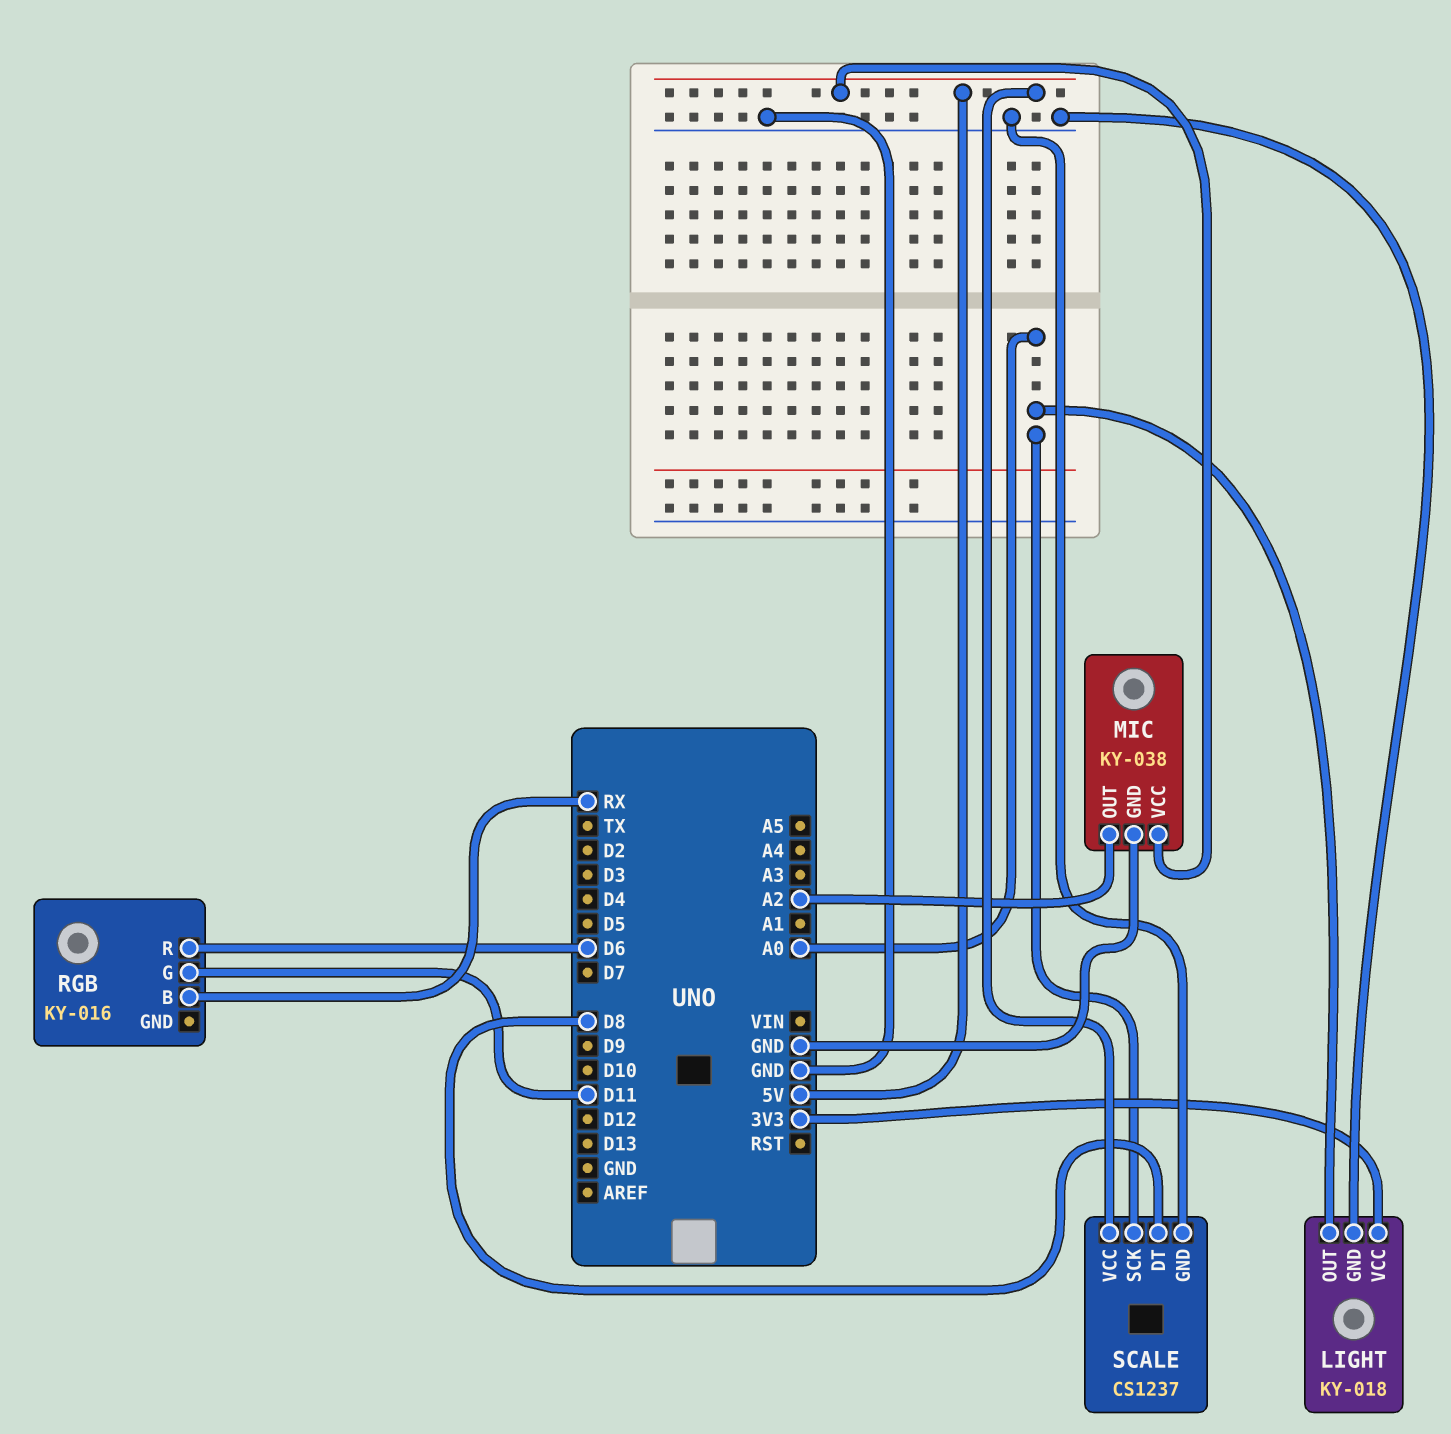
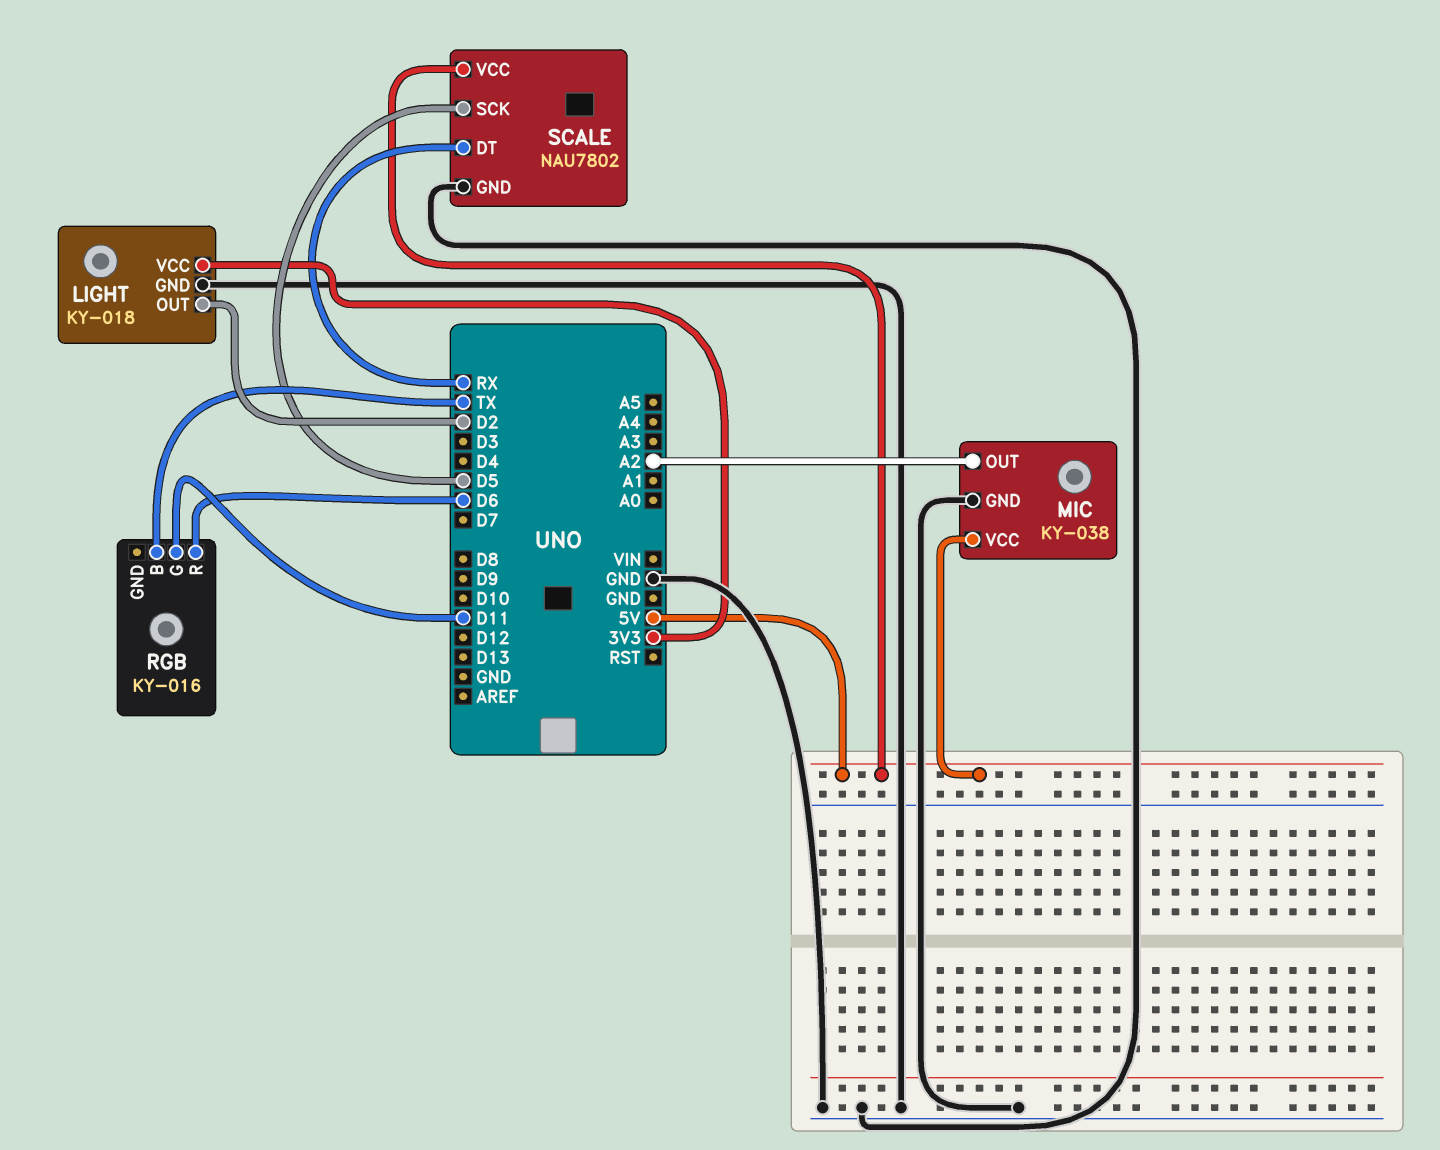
LIGHT pin OUT: A0 -> D2
RGB pin B: RX -> TX
SCALE: CS1237 -> NAU7802
SCALE pin DT: D8 -> RX
SCALE pin SCK: A0 -> D5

───

▸ Your objective
In the entries above, find every line holding the word "SCALE" and copy it out.

▸ Response
SCALE: CS1237 -> NAU7802
SCALE pin DT: D8 -> RX
SCALE pin SCK: A0 -> D5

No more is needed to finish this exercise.